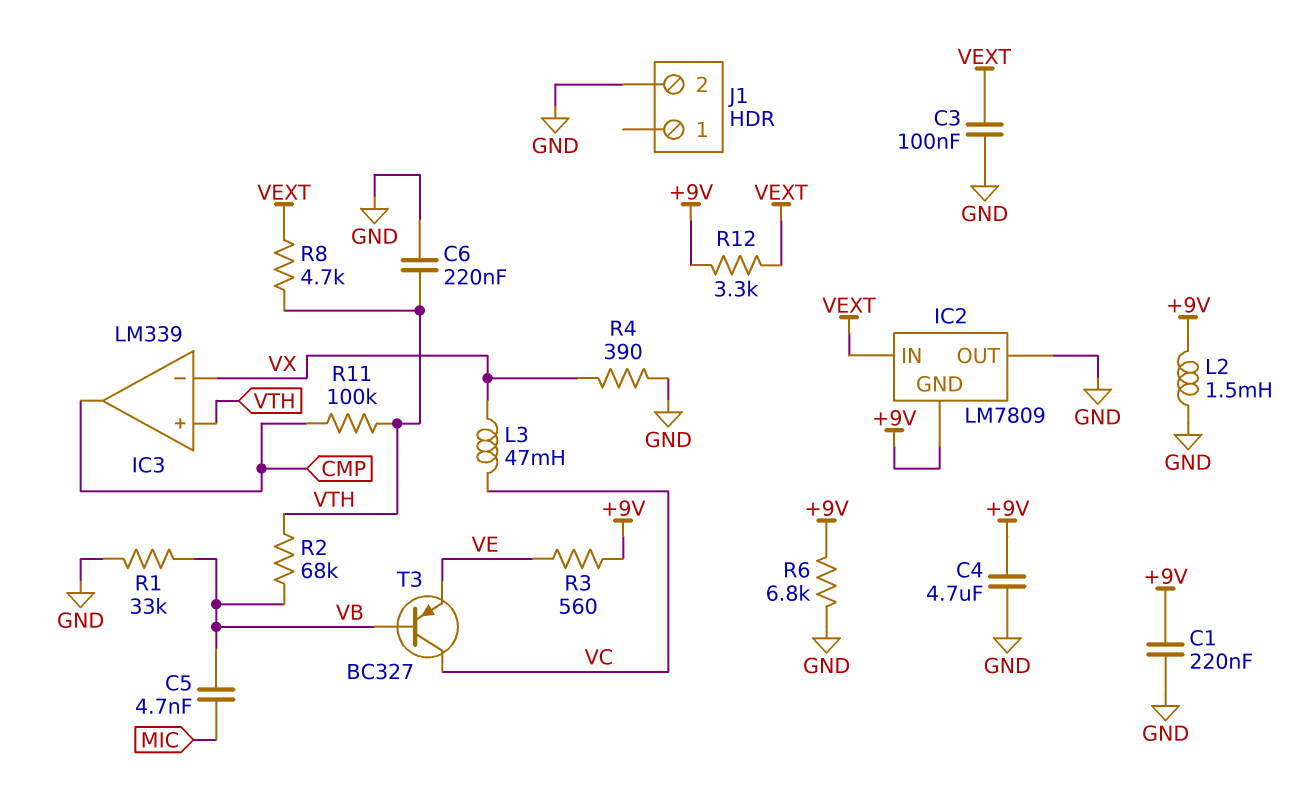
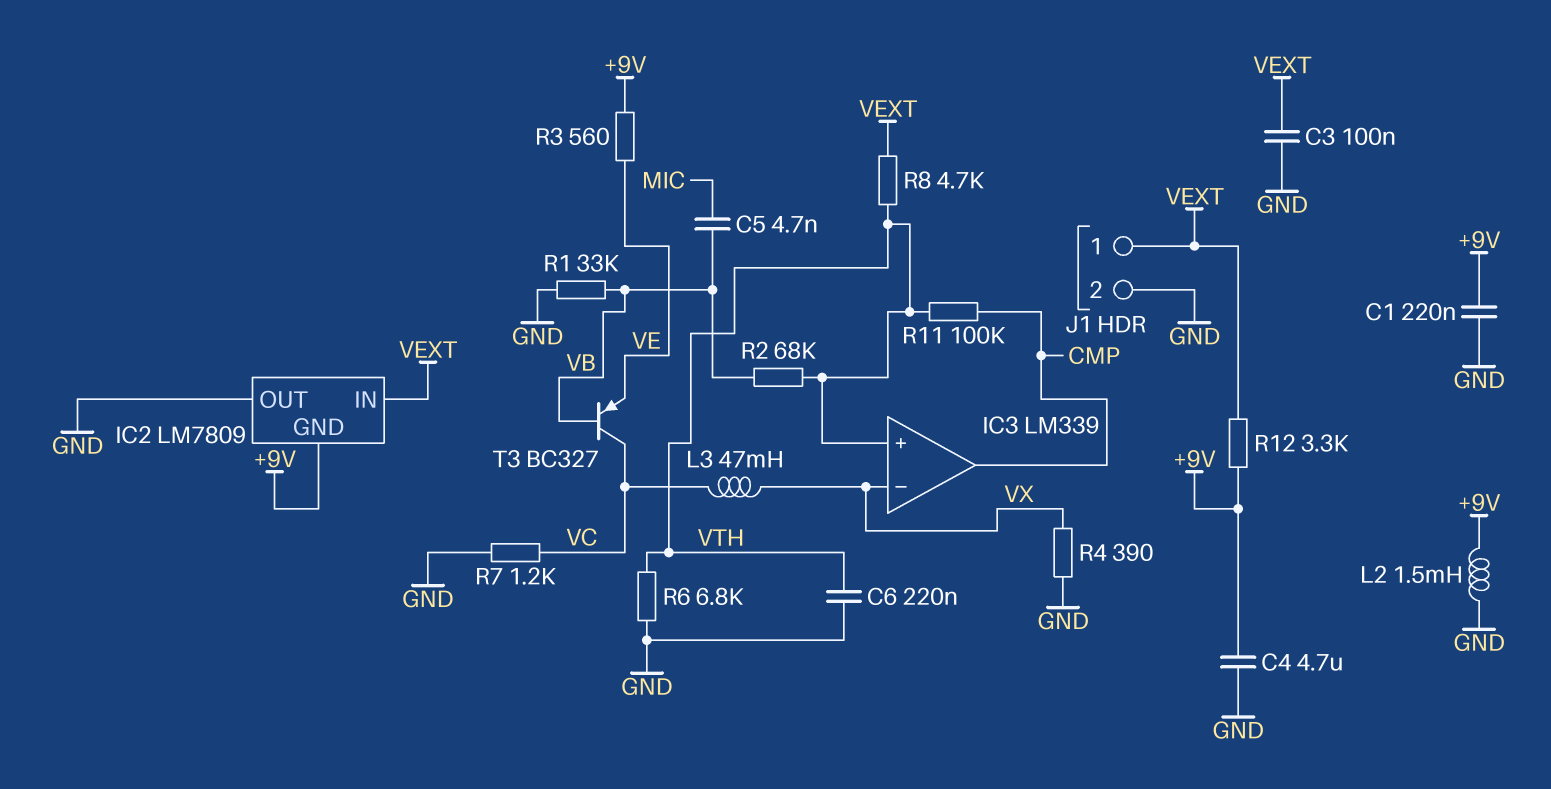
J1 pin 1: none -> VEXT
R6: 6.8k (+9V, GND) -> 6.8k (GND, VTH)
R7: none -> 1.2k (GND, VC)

____________________

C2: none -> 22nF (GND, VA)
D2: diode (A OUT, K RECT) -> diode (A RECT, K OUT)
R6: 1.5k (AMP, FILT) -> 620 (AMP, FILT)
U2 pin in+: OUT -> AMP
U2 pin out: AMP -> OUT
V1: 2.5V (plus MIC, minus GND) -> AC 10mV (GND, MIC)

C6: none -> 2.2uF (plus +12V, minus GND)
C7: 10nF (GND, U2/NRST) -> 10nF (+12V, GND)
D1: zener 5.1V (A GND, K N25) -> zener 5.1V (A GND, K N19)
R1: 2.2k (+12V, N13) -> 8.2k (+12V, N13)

____________________

→ **EXERCISE AIM**:
Lines that contain "none" should be pulled from the entries above and reported.

→ **RESPONSE**:
J1 pin 1: none -> VEXT
R7: none -> 1.2k (GND, VC)
C2: none -> 22nF (GND, VA)
C6: none -> 2.2uF (plus +12V, minus GND)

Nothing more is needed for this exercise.